(Exercise materials)

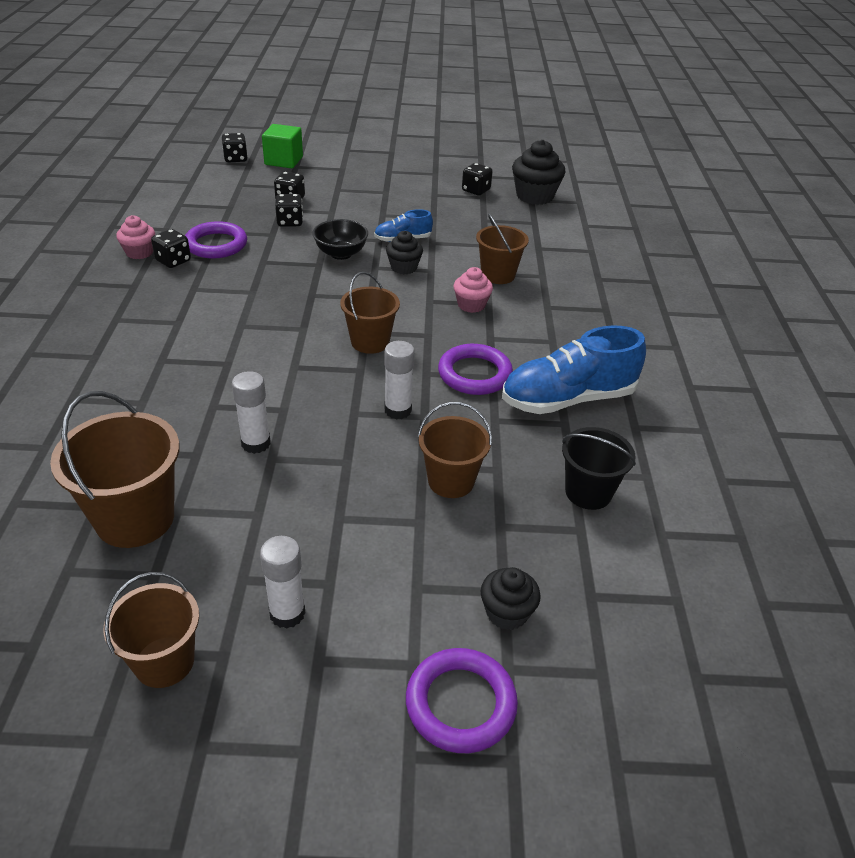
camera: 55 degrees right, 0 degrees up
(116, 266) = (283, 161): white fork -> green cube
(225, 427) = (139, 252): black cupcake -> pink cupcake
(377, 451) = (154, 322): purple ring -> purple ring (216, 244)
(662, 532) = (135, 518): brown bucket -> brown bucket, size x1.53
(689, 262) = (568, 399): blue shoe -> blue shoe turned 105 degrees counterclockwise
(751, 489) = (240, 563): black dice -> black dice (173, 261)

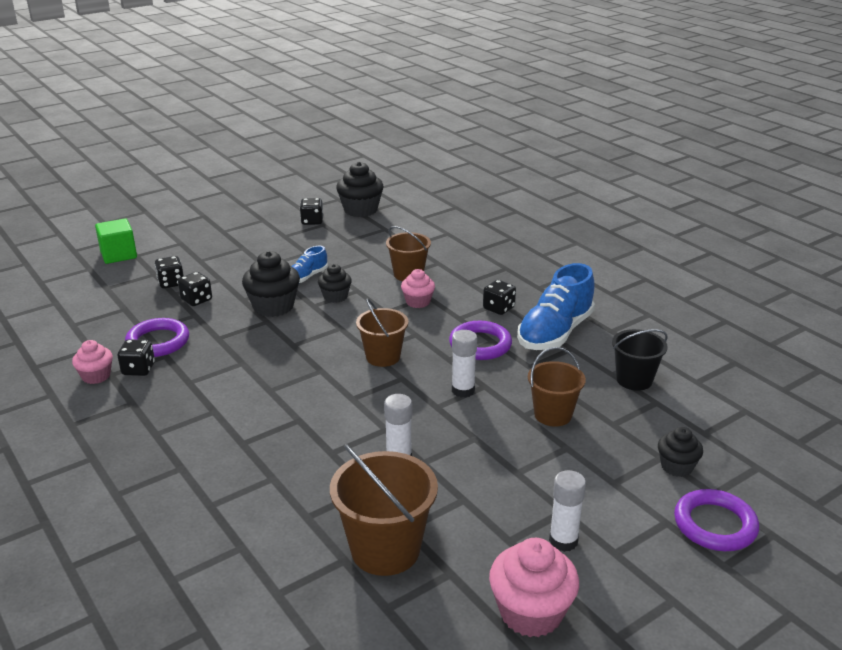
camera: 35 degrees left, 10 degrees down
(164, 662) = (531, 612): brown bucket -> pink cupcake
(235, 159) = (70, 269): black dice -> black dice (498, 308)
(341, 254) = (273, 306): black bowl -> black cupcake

(End Exercise materials)
(Exercise materials)

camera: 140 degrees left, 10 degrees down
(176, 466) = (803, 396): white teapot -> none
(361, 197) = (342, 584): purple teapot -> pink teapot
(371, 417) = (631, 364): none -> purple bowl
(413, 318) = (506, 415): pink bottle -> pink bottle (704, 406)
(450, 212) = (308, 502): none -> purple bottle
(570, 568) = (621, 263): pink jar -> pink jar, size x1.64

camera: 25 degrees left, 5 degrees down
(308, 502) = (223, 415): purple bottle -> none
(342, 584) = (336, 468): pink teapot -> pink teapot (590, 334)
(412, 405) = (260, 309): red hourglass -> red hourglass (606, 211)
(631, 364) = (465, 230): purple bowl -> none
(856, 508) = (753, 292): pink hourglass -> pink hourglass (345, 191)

(End Exercise materials)

About this task: Everything from the line with "(235, 159) = (70, 269): black" through the line with "(341, 254) = (273, 306): black" in the listing above must be retyped exactly, with nothing added.

Task result:
(235, 159) = (70, 269): black dice -> black dice (498, 308)
(341, 254) = (273, 306): black bowl -> black cupcake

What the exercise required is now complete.